EXERCISE DIRECTIONS
From the material below, copy every line in which the word "ended" occurs.
─── RECORDS PROVIDED
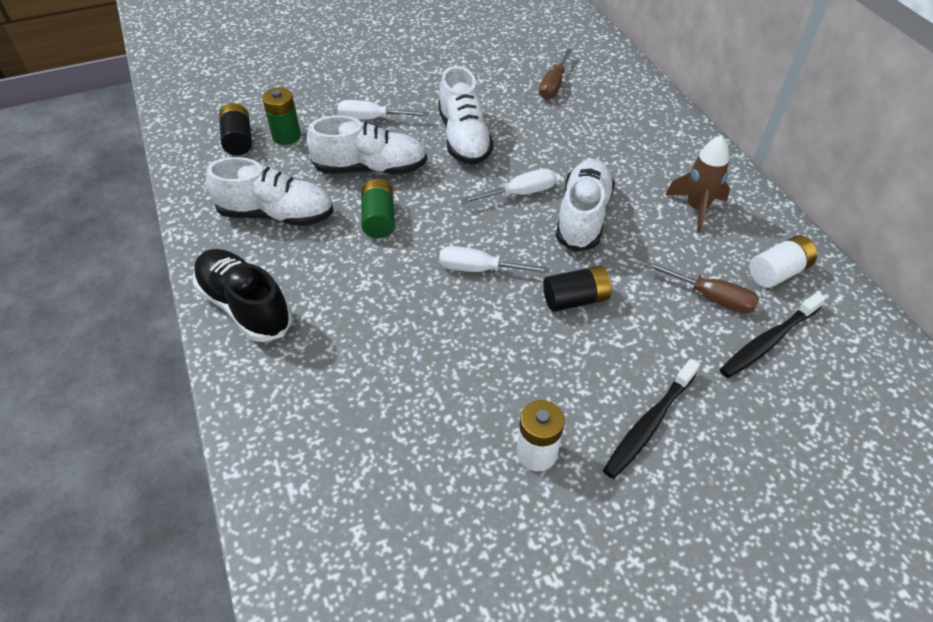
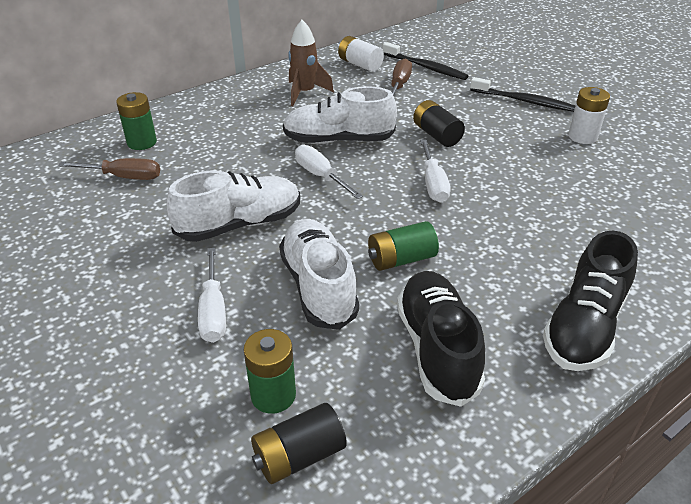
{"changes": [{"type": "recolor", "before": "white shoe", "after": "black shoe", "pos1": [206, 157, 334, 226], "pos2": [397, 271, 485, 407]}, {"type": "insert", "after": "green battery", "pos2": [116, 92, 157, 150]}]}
──────
─── RECORDS PROVIDED
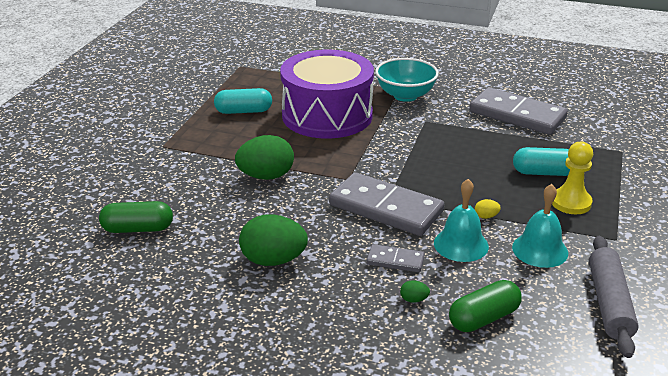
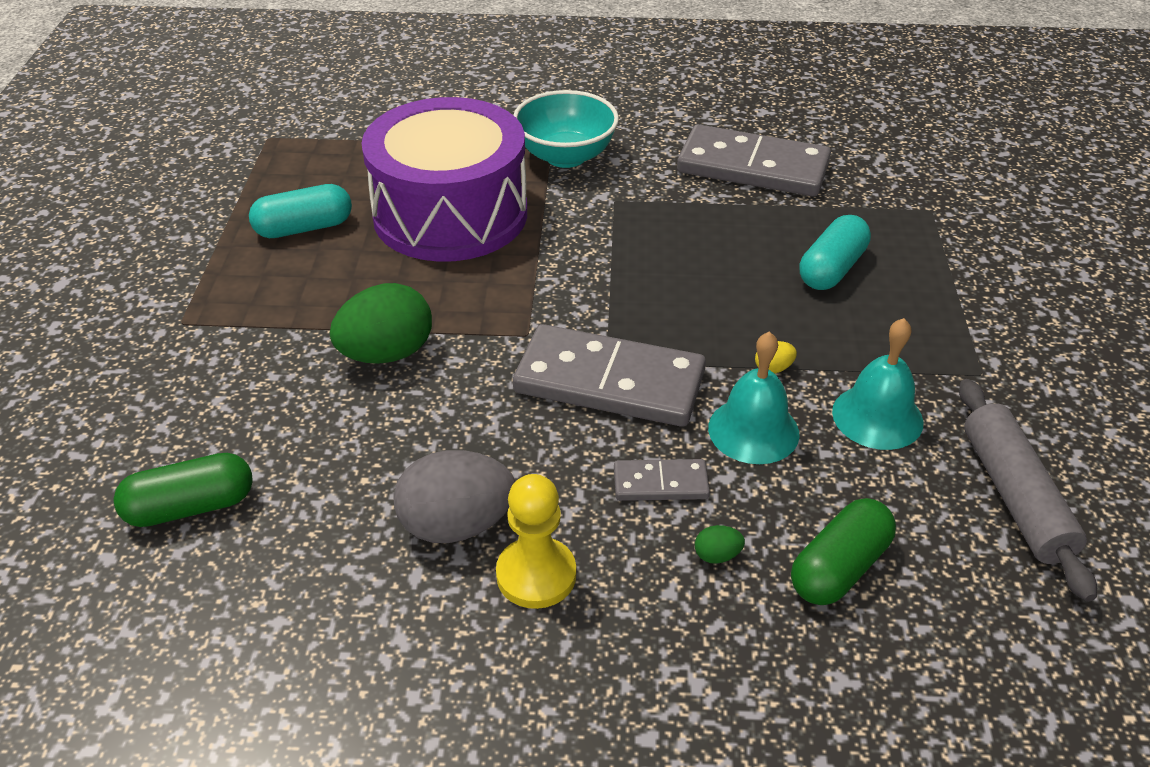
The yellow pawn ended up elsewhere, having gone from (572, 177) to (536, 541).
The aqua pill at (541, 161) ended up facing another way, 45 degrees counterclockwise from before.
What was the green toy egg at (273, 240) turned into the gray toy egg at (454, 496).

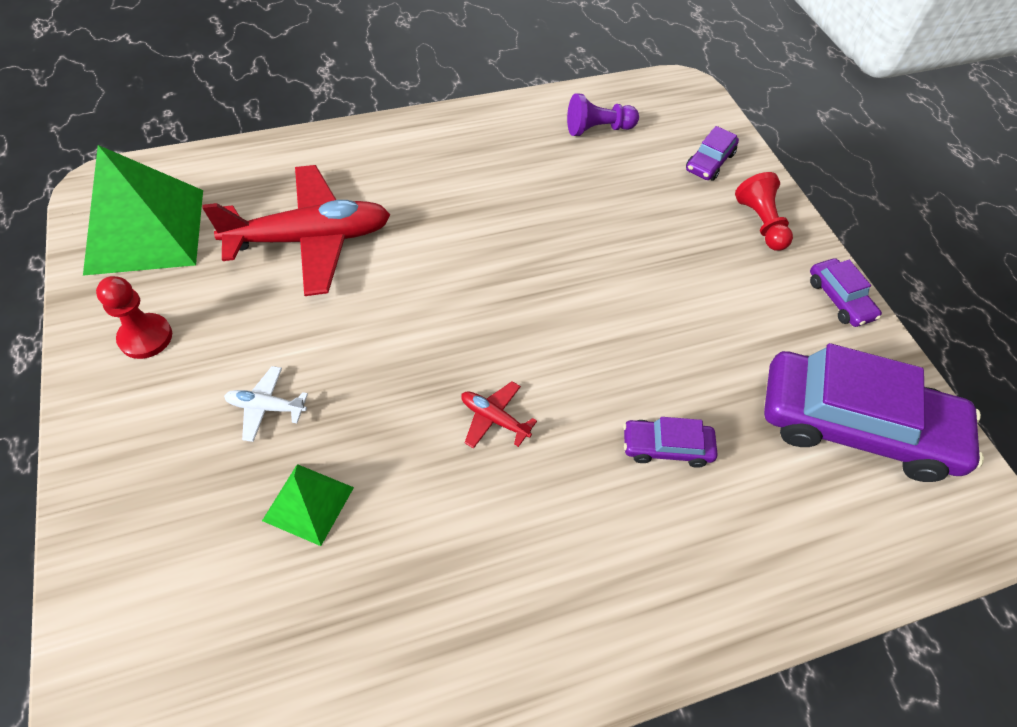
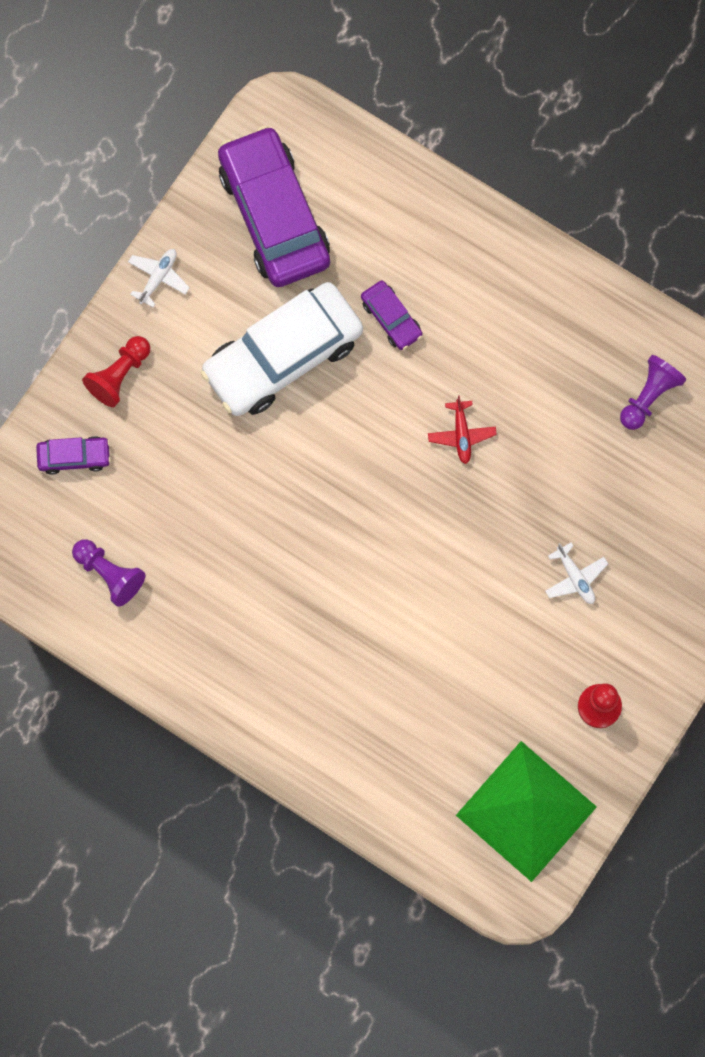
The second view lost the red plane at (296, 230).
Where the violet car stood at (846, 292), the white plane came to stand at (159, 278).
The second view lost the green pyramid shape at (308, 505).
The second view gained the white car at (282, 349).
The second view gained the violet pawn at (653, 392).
──────
EXERCISE OUTPUT
The yellow pawn ended up elsewhere, having gone from (572, 177) to (536, 541).
The aqua pill at (541, 161) ended up facing another way, 45 degrees counterclockwise from before.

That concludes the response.